# Activity
Which lines of the data include the string "resized"? List them all.

# Available data
==*==
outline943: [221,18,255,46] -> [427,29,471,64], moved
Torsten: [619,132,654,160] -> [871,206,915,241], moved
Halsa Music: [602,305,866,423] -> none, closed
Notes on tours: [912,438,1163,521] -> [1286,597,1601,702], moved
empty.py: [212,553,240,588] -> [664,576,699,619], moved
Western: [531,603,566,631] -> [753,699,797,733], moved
==*==
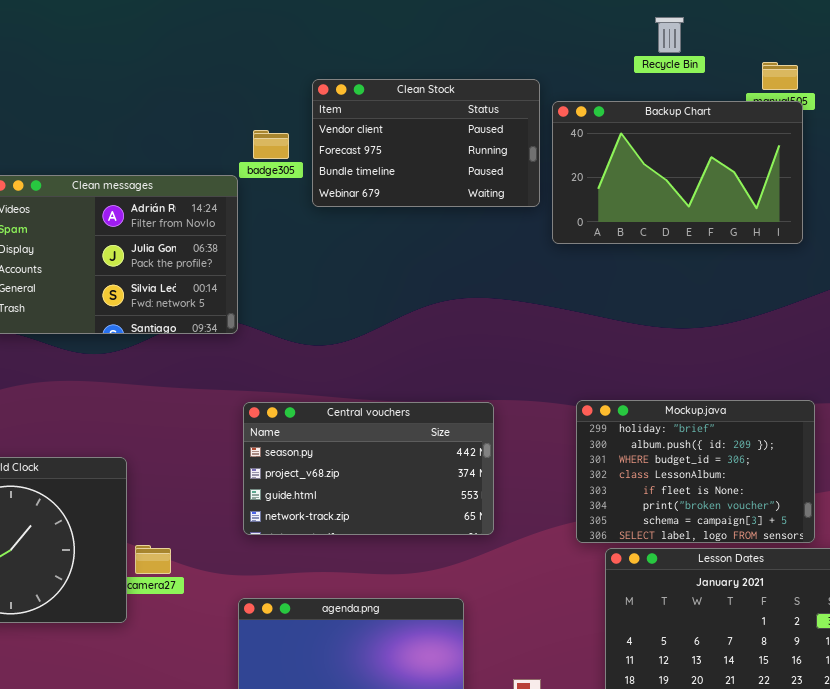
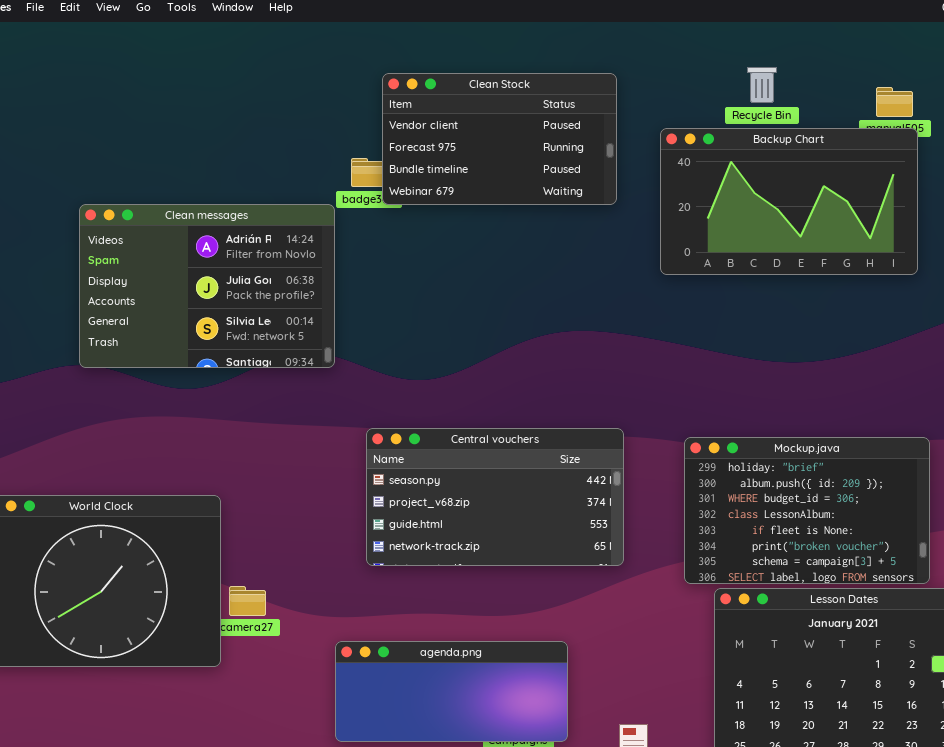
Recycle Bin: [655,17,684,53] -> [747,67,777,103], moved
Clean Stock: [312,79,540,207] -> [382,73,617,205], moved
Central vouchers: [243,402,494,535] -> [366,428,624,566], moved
==*==
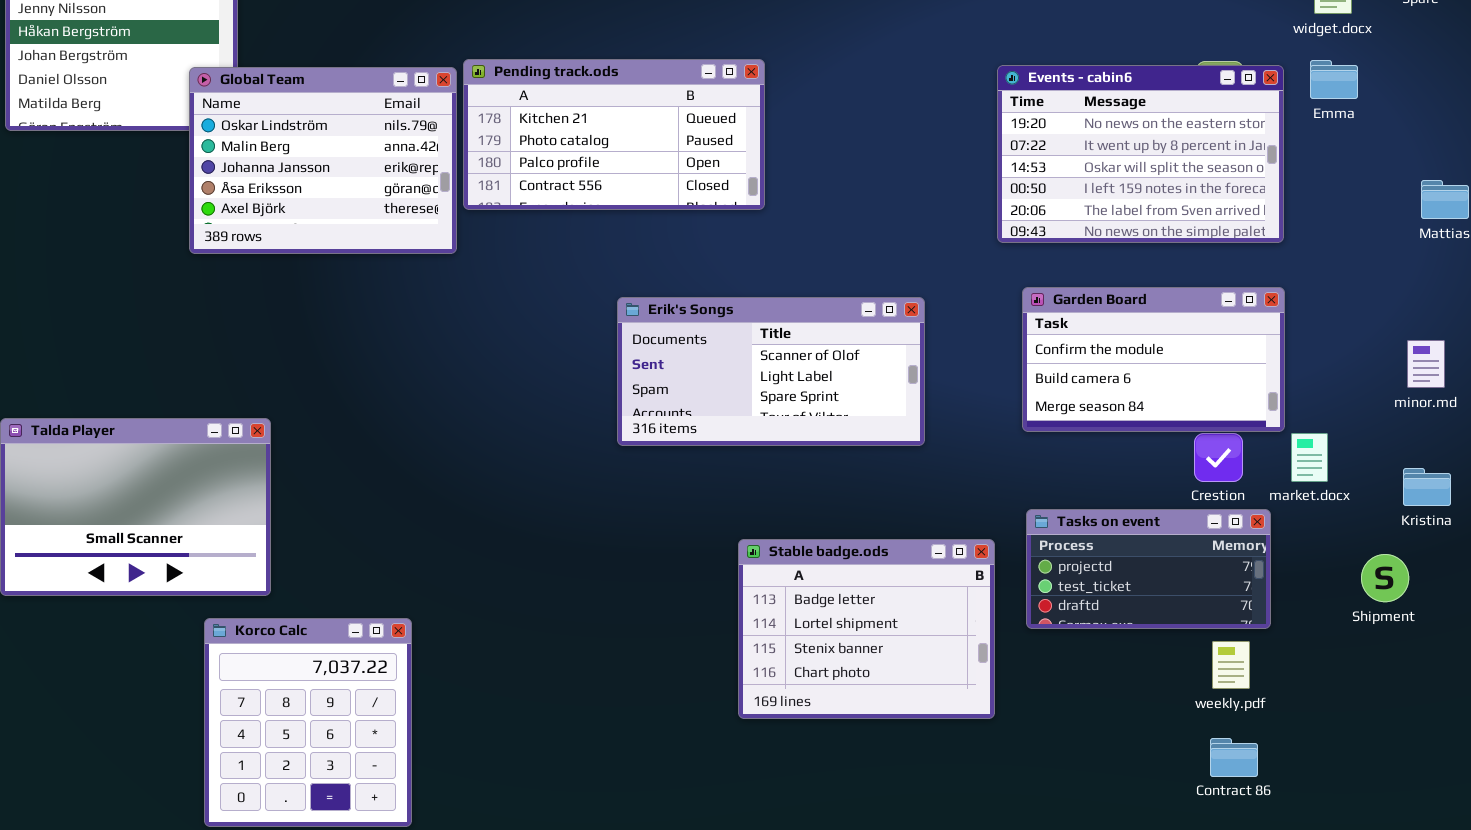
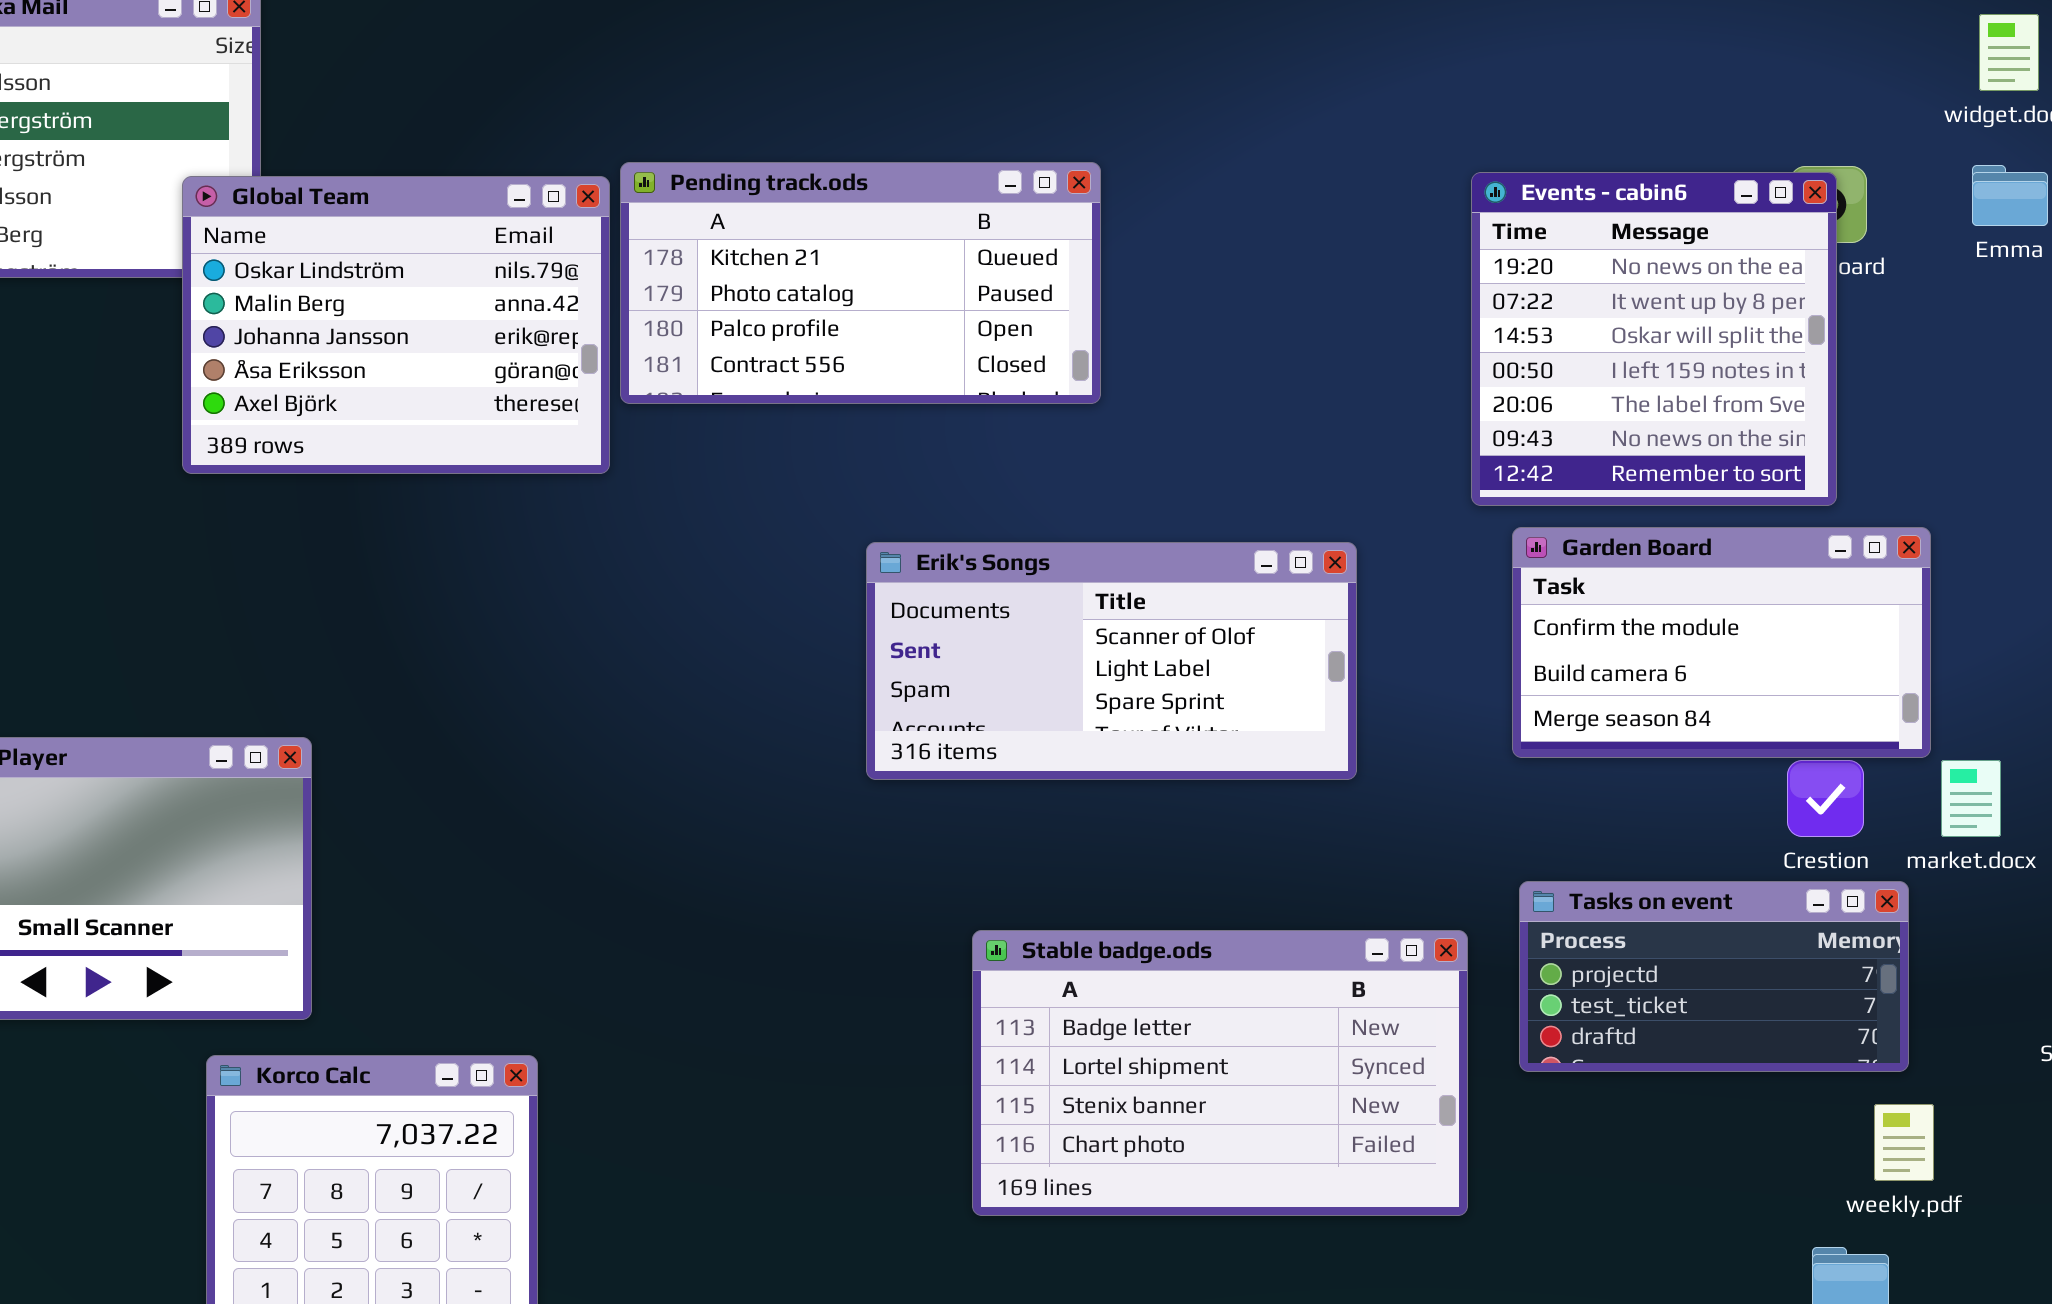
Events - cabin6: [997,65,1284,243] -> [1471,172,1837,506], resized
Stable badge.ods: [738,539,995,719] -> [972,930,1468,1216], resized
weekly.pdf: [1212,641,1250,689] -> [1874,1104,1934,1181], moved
==*==
# Response box
Events - cabin6: [997,65,1284,243] -> [1471,172,1837,506], resized
Stable badge.ods: [738,539,995,719] -> [972,930,1468,1216], resized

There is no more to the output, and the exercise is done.